Detected change data:
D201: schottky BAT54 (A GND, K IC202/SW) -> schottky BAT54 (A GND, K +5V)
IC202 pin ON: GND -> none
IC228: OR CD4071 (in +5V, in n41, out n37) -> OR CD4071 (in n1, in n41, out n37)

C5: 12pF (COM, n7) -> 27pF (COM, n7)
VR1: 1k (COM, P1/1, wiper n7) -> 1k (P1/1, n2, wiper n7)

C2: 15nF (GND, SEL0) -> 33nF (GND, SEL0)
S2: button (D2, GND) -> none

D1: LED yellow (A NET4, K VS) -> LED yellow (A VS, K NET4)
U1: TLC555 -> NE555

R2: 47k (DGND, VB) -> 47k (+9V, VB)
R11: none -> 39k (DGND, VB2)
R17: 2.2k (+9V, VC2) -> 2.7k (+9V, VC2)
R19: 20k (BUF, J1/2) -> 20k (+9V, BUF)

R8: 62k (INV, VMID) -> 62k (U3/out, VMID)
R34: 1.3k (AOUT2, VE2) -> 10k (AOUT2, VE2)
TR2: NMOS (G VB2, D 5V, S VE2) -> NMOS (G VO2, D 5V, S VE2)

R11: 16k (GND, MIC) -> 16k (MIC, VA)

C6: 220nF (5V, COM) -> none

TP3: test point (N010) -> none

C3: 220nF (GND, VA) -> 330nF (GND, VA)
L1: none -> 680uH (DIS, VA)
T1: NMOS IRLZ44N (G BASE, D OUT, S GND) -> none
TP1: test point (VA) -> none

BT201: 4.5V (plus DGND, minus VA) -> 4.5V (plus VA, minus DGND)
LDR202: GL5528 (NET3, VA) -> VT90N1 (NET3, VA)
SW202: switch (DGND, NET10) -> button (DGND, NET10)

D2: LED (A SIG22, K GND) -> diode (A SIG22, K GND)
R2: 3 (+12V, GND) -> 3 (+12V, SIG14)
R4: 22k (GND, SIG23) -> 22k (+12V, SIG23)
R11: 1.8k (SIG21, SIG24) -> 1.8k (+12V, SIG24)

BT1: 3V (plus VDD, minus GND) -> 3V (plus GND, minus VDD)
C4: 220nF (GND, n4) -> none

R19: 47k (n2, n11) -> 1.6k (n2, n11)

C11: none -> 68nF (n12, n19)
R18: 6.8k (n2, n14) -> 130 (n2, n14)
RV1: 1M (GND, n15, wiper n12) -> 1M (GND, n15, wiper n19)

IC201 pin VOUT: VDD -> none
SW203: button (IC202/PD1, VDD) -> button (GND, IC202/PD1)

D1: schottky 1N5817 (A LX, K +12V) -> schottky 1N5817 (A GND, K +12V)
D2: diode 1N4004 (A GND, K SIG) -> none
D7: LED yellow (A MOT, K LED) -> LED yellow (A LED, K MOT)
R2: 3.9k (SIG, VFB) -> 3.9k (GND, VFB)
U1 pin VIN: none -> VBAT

**WORK REQUEST**
Provide a faithful, complete copy of the entries above.

**THE COMPLETED TASK**
D201: schottky BAT54 (A GND, K IC202/SW) -> schottky BAT54 (A GND, K +5V)
IC202 pin ON: GND -> none
IC228: OR CD4071 (in +5V, in n41, out n37) -> OR CD4071 (in n1, in n41, out n37)

C5: 12pF (COM, n7) -> 27pF (COM, n7)
VR1: 1k (COM, P1/1, wiper n7) -> 1k (P1/1, n2, wiper n7)

C2: 15nF (GND, SEL0) -> 33nF (GND, SEL0)
S2: button (D2, GND) -> none

D1: LED yellow (A NET4, K VS) -> LED yellow (A VS, K NET4)
U1: TLC555 -> NE555

R2: 47k (DGND, VB) -> 47k (+9V, VB)
R11: none -> 39k (DGND, VB2)
R17: 2.2k (+9V, VC2) -> 2.7k (+9V, VC2)
R19: 20k (BUF, J1/2) -> 20k (+9V, BUF)

R8: 62k (INV, VMID) -> 62k (U3/out, VMID)
R34: 1.3k (AOUT2, VE2) -> 10k (AOUT2, VE2)
TR2: NMOS (G VB2, D 5V, S VE2) -> NMOS (G VO2, D 5V, S VE2)

R11: 16k (GND, MIC) -> 16k (MIC, VA)

C6: 220nF (5V, COM) -> none

TP3: test point (N010) -> none

C3: 220nF (GND, VA) -> 330nF (GND, VA)
L1: none -> 680uH (DIS, VA)
T1: NMOS IRLZ44N (G BASE, D OUT, S GND) -> none
TP1: test point (VA) -> none

BT201: 4.5V (plus DGND, minus VA) -> 4.5V (plus VA, minus DGND)
LDR202: GL5528 (NET3, VA) -> VT90N1 (NET3, VA)
SW202: switch (DGND, NET10) -> button (DGND, NET10)

D2: LED (A SIG22, K GND) -> diode (A SIG22, K GND)
R2: 3 (+12V, GND) -> 3 (+12V, SIG14)
R4: 22k (GND, SIG23) -> 22k (+12V, SIG23)
R11: 1.8k (SIG21, SIG24) -> 1.8k (+12V, SIG24)

BT1: 3V (plus VDD, minus GND) -> 3V (plus GND, minus VDD)
C4: 220nF (GND, n4) -> none

R19: 47k (n2, n11) -> 1.6k (n2, n11)

C11: none -> 68nF (n12, n19)
R18: 6.8k (n2, n14) -> 130 (n2, n14)
RV1: 1M (GND, n15, wiper n12) -> 1M (GND, n15, wiper n19)

IC201 pin VOUT: VDD -> none
SW203: button (IC202/PD1, VDD) -> button (GND, IC202/PD1)

D1: schottky 1N5817 (A LX, K +12V) -> schottky 1N5817 (A GND, K +12V)
D2: diode 1N4004 (A GND, K SIG) -> none
D7: LED yellow (A MOT, K LED) -> LED yellow (A LED, K MOT)
R2: 3.9k (SIG, VFB) -> 3.9k (GND, VFB)
U1 pin VIN: none -> VBAT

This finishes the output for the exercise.